Work request
I'd like the data below restated word for word, with the pictures left out.

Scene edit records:
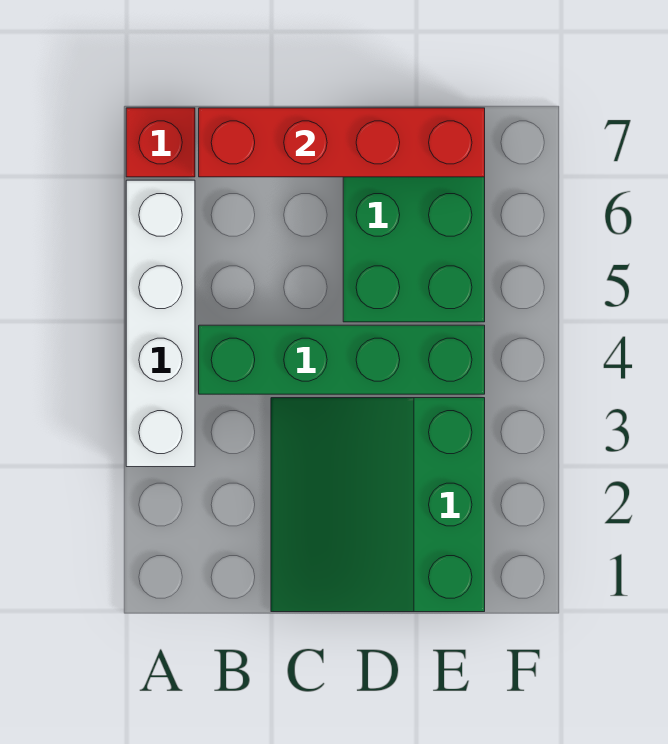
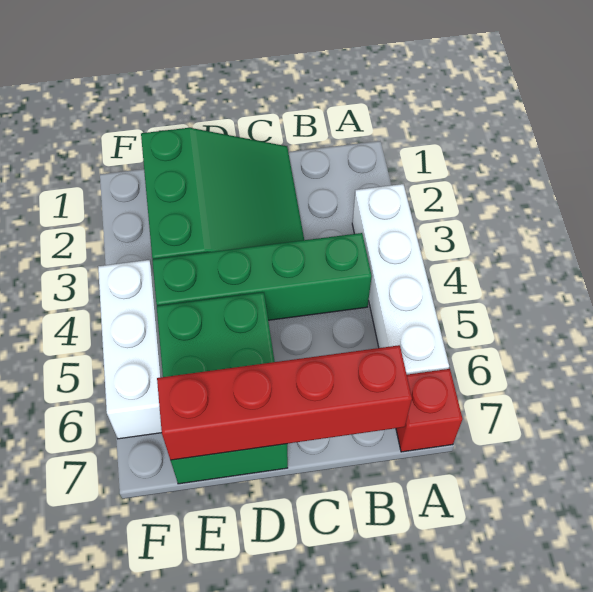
none -> white 1x3 brick [98,260,163,439]

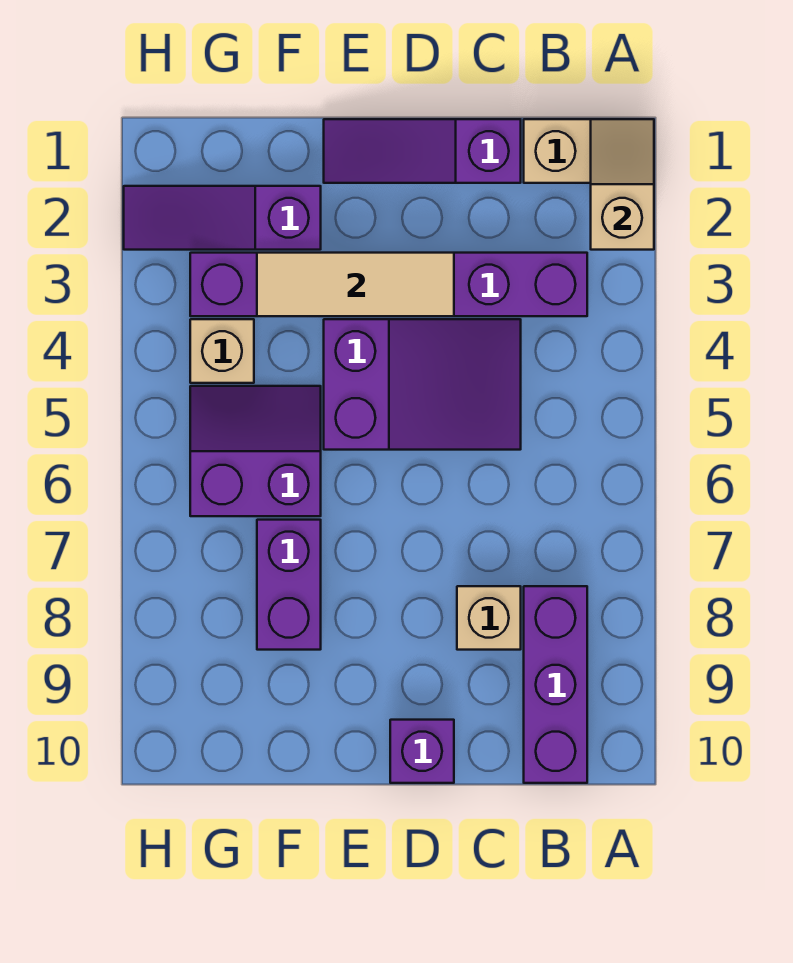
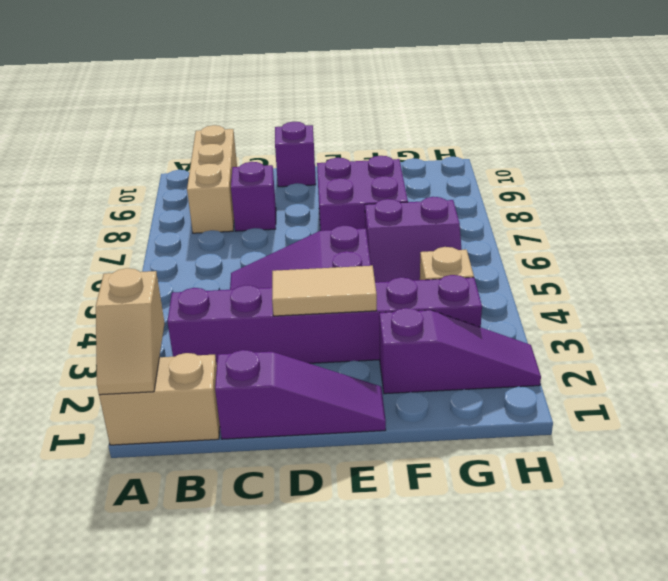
purple 1x3 brick [524,586,587,783] -> tan 1x3 brick [187,125,237,233]
tan 1x1 brick [457,586,521,650] -> purple 1x1 brick [231,162,276,231]
tan 1x3 tile [257,253,454,316] -> tan 1x2 tile [272,266,377,316]
purple 1x2 brick [257,520,321,650] -> purple 2x2 brick [317,156,408,231]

Task solution
none -> white 1x3 brick [98,260,163,439]

purple 1x3 brick [524,586,587,783] -> tan 1x3 brick [187,125,237,233]
tan 1x1 brick [457,586,521,650] -> purple 1x1 brick [231,162,276,231]
tan 1x3 tile [257,253,454,316] -> tan 1x2 tile [272,266,377,316]
purple 1x2 brick [257,520,321,650] -> purple 2x2 brick [317,156,408,231]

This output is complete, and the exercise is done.